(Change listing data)

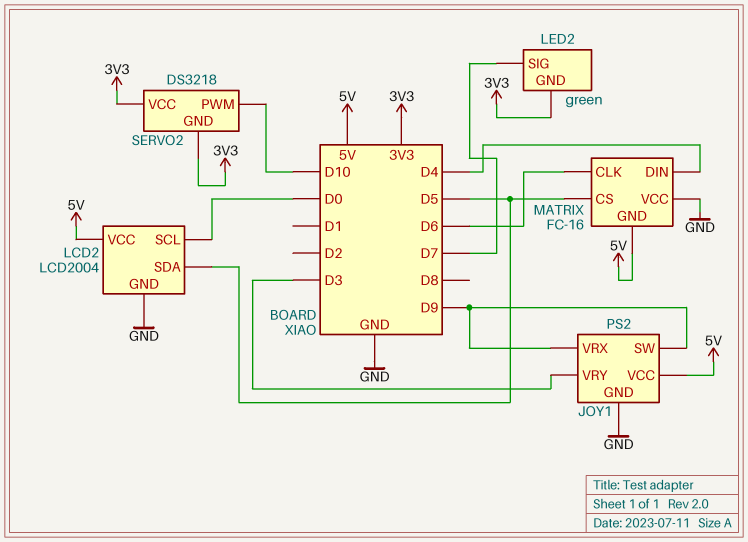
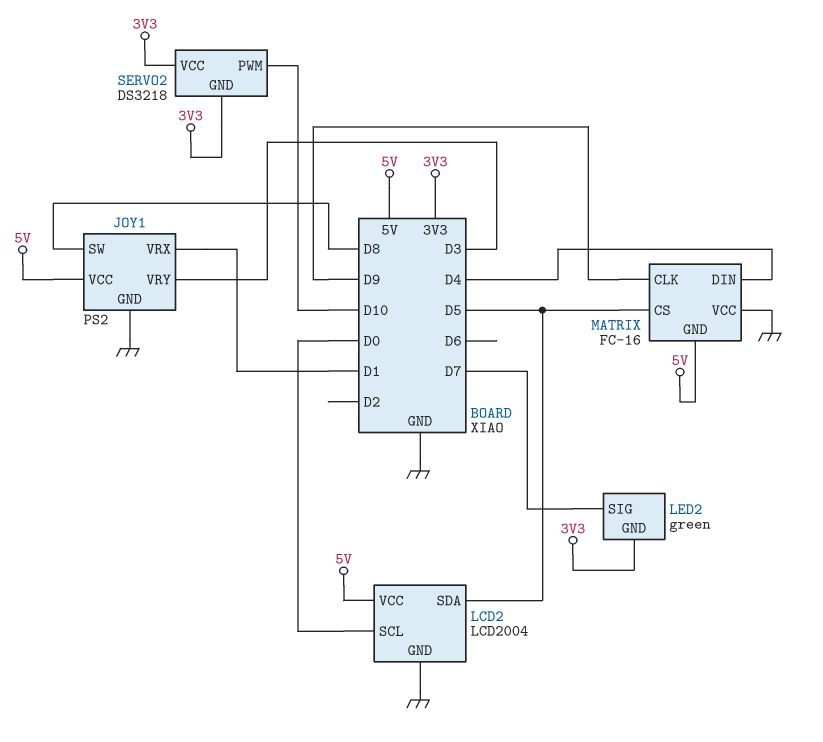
JOY1 pin SW: D9 -> D8
JOY1 pin VRX: D9 -> D1
MATRIX pin CLK: D6 -> D9

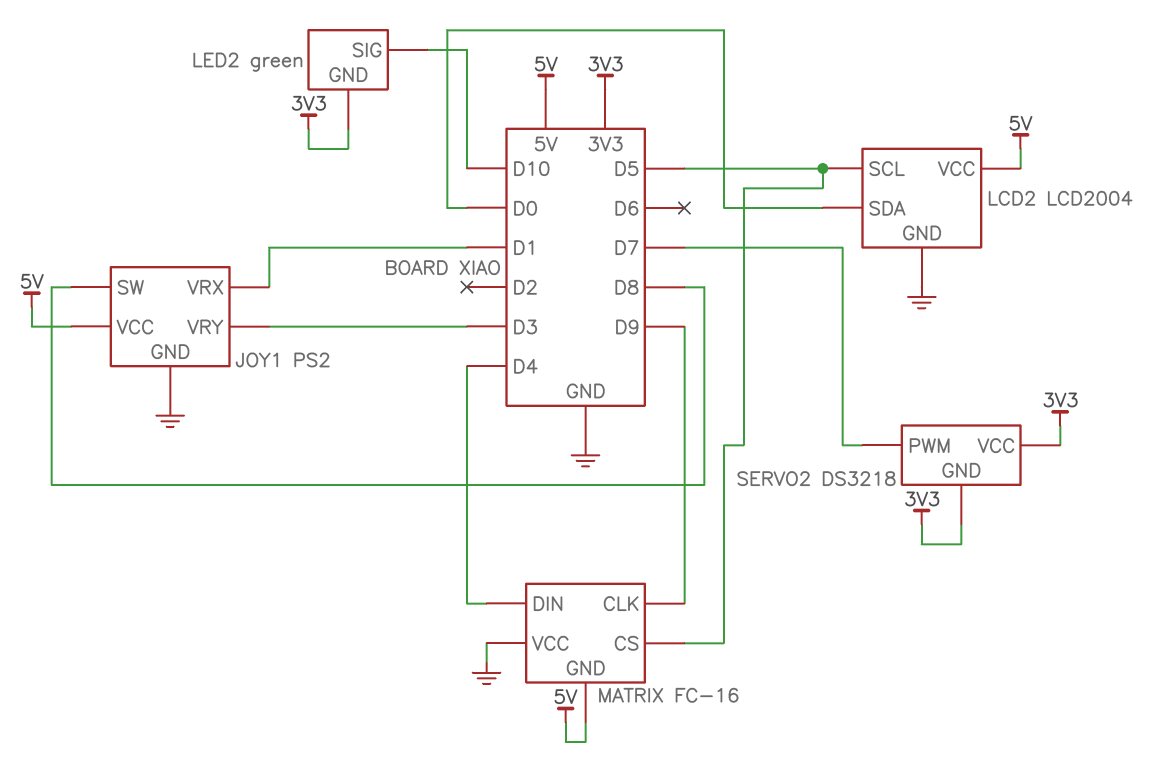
LCD2 pin SCL: D0 -> D5
LCD2 pin SDA: D5 -> D0
LED2 pin SIG: D7 -> D10
SERVO2 pin PWM: D10 -> D7

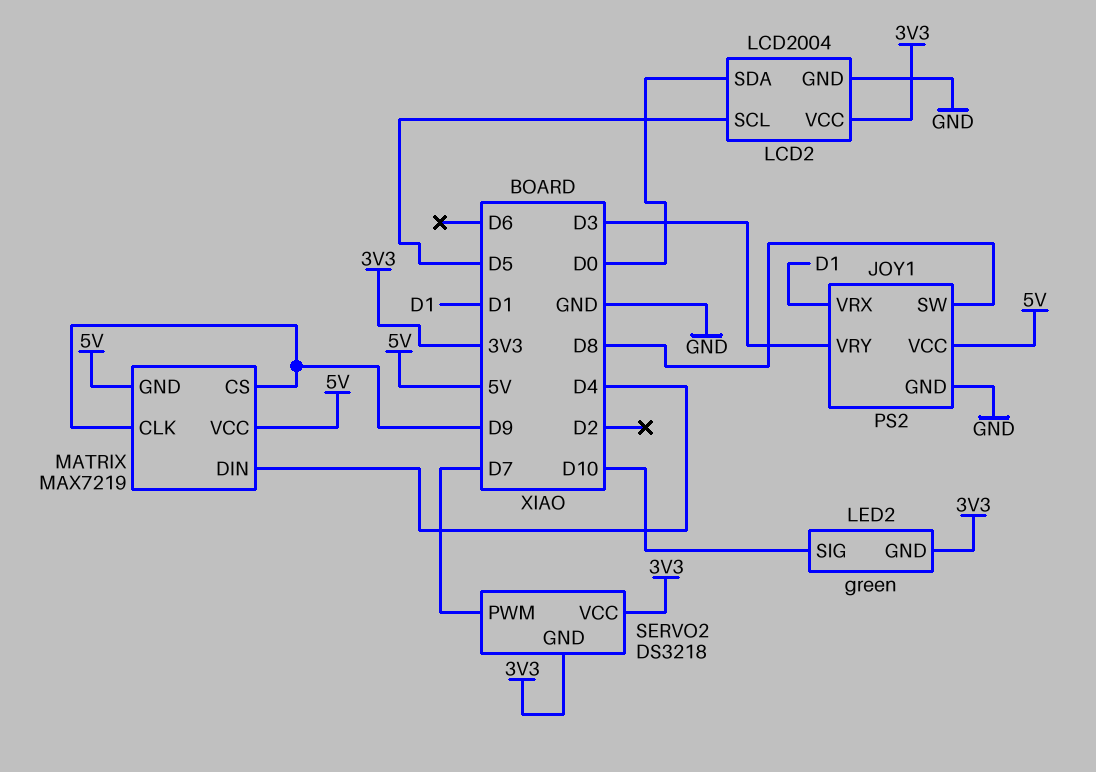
LCD2 pin VCC: 5V -> 3V3
MATRIX: FC-16 -> MAX7219
MATRIX pin CS: D5 -> D9
MATRIX pin VCC: GND -> 5V

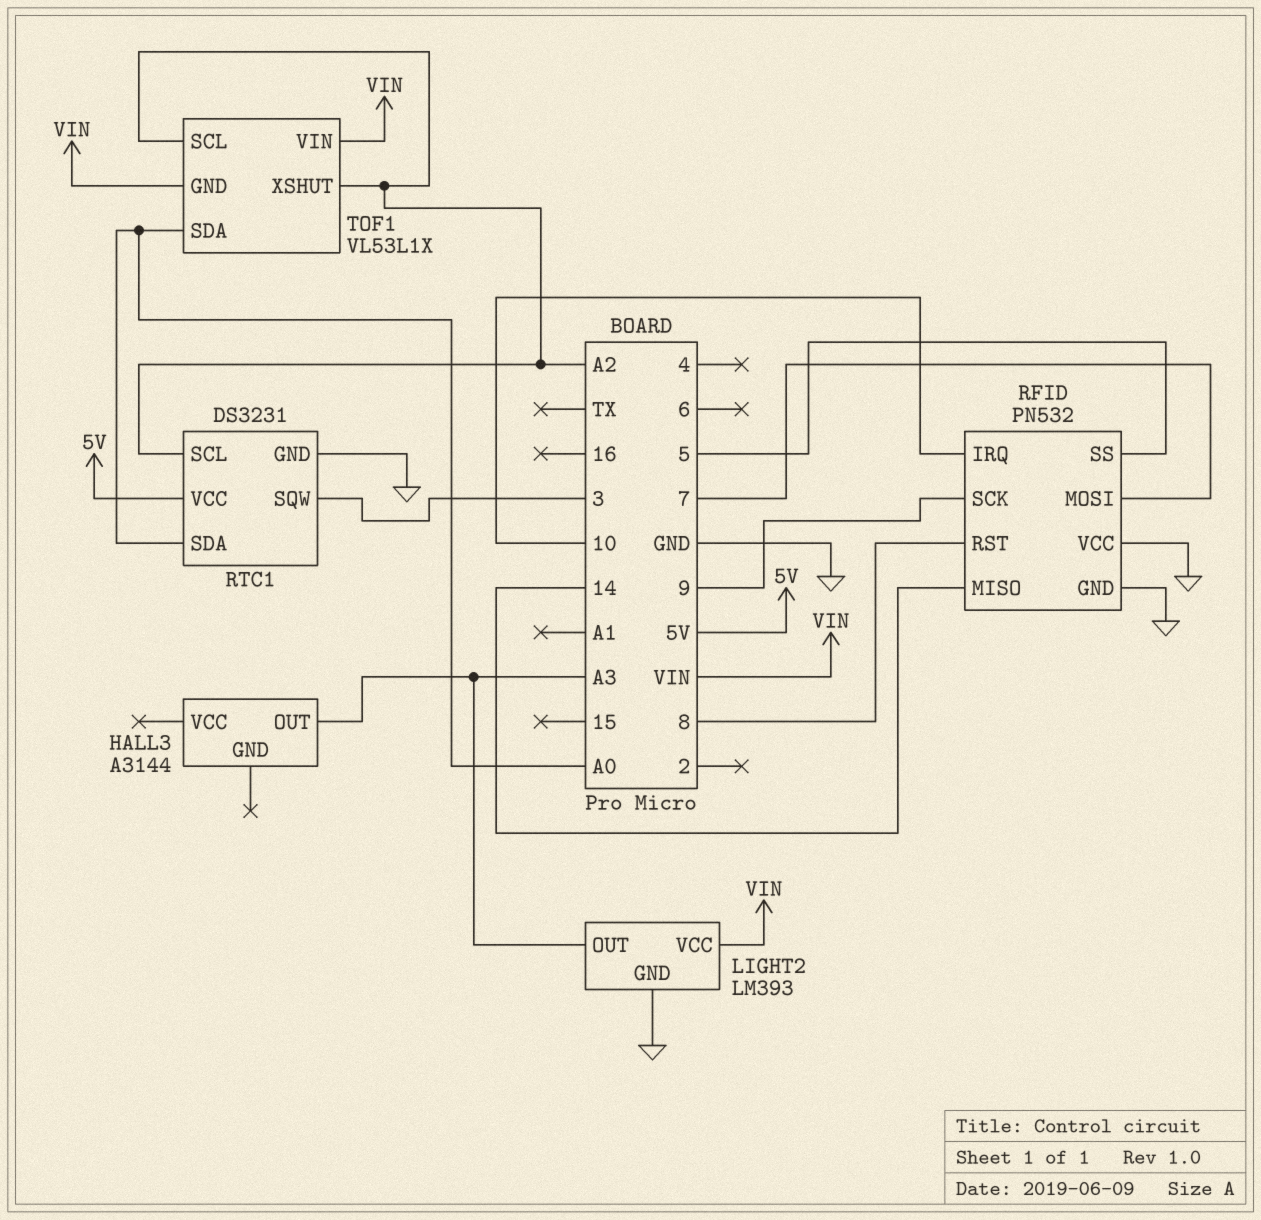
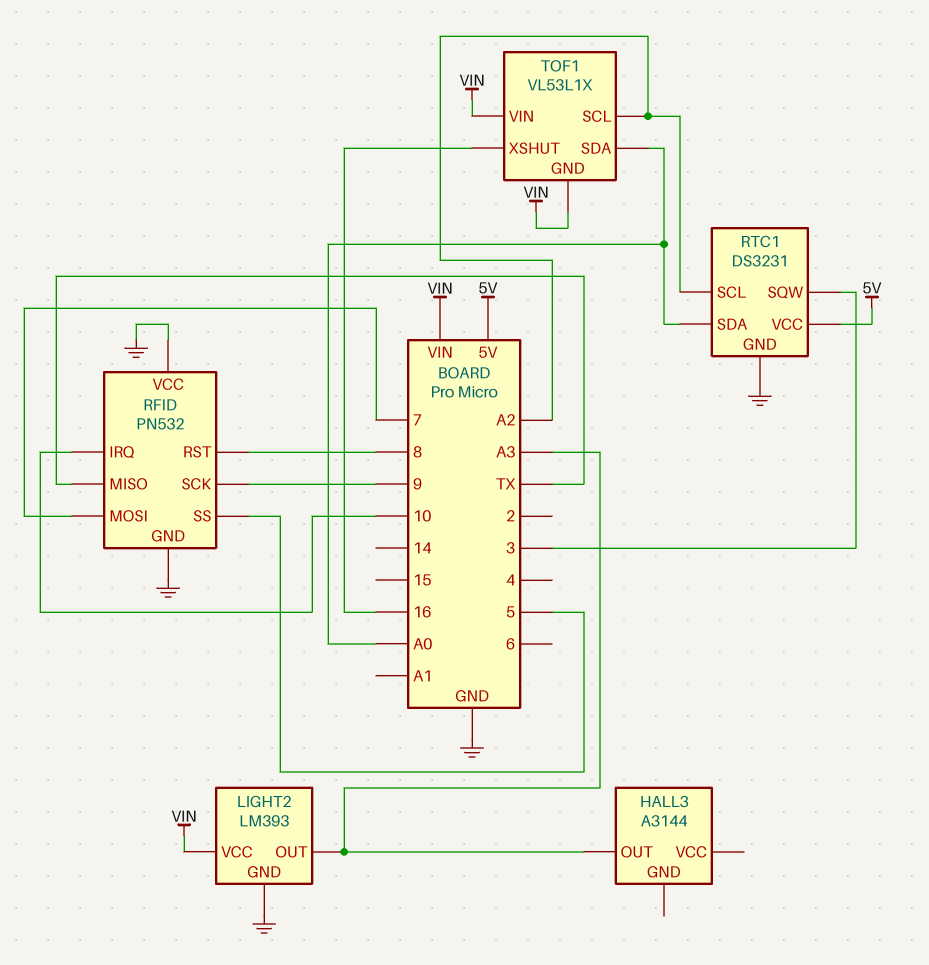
RFID pin MISO: 14 -> TX
TOF1 pin XSHUT: A2 -> 16

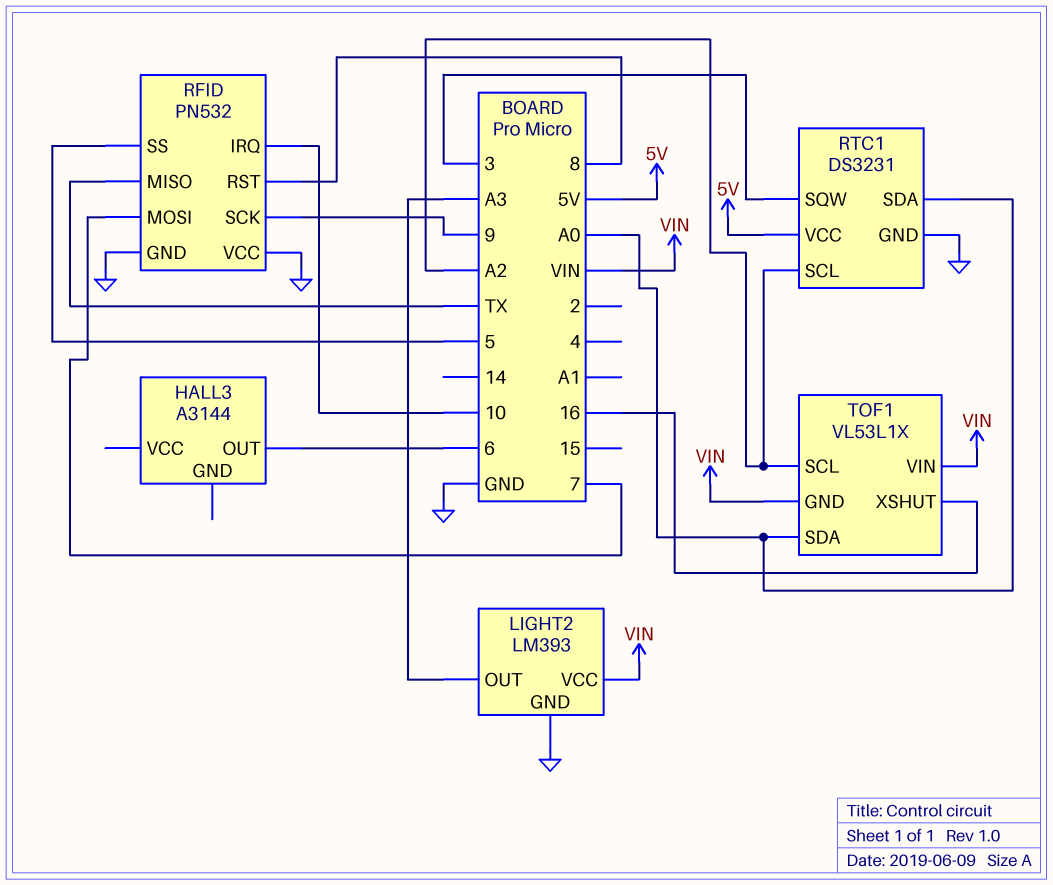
HALL3 pin OUT: A3 -> 6

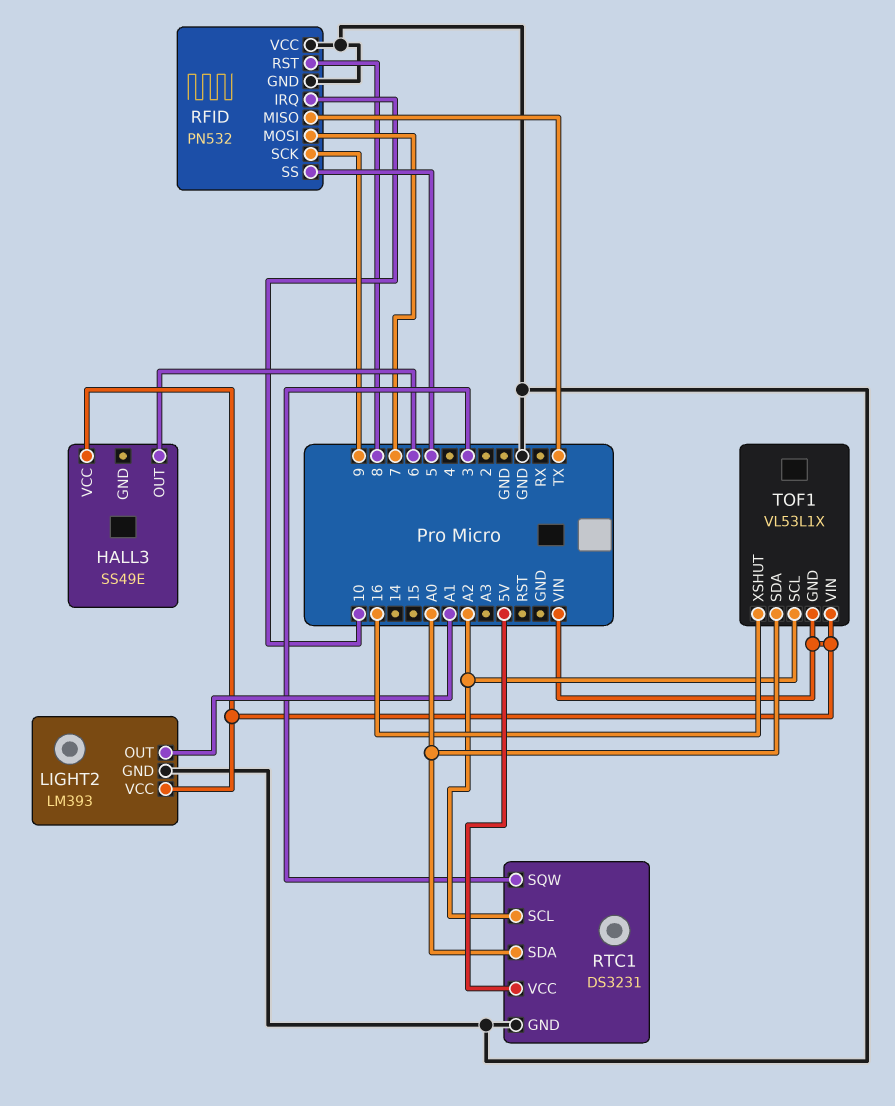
HALL3: A3144 -> SS49E
HALL3 pin VCC: none -> VIN
LIGHT2 pin OUT: A3 -> A1

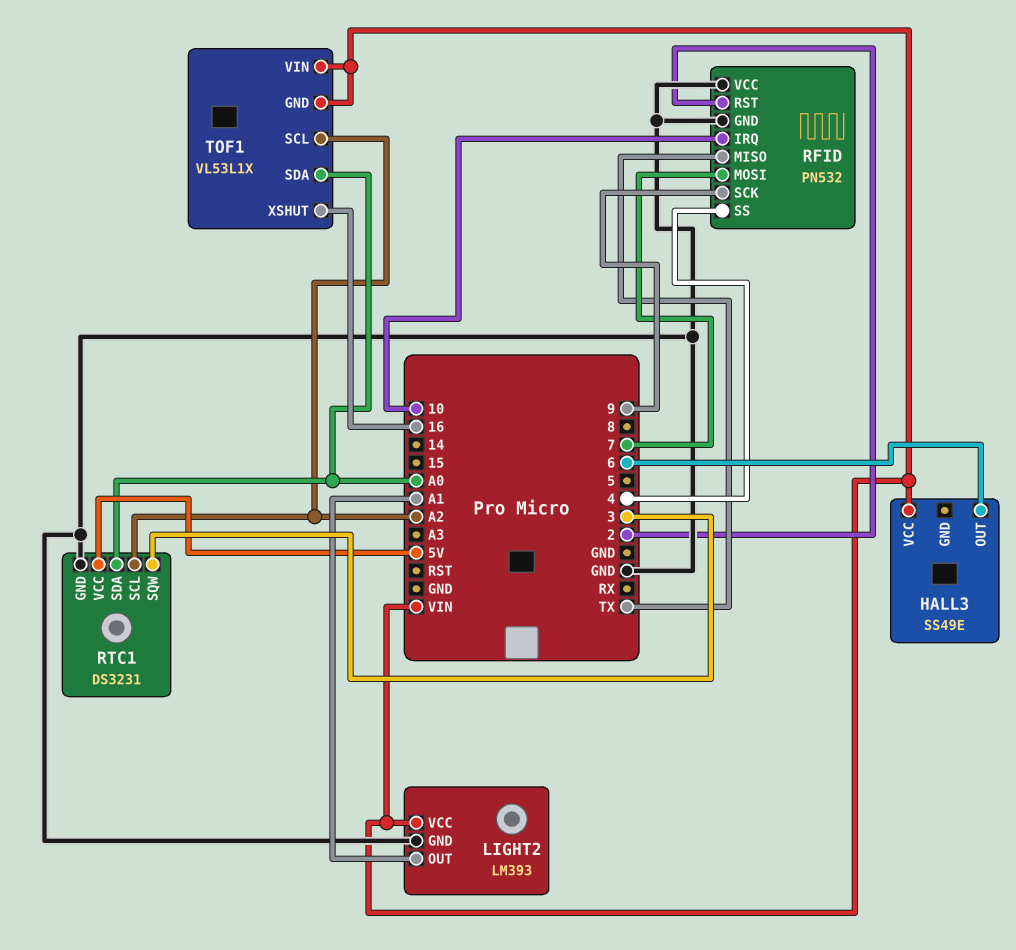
RFID pin RST: 8 -> 2
RFID pin SS: 5 -> 4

**EXERCISE OBJECTIVE**:
Only one thing is required here: an exact copy of the lines from the one bearing "MATRIX pin VCC: GND -> 5V" through the final line above, both included, with pictures left out.

**ANSWER TO THIS TASK**:
MATRIX pin VCC: GND -> 5V

RFID pin MISO: 14 -> TX
TOF1 pin XSHUT: A2 -> 16

HALL3 pin OUT: A3 -> 6

HALL3: A3144 -> SS49E
HALL3 pin VCC: none -> VIN
LIGHT2 pin OUT: A3 -> A1

RFID pin RST: 8 -> 2
RFID pin SS: 5 -> 4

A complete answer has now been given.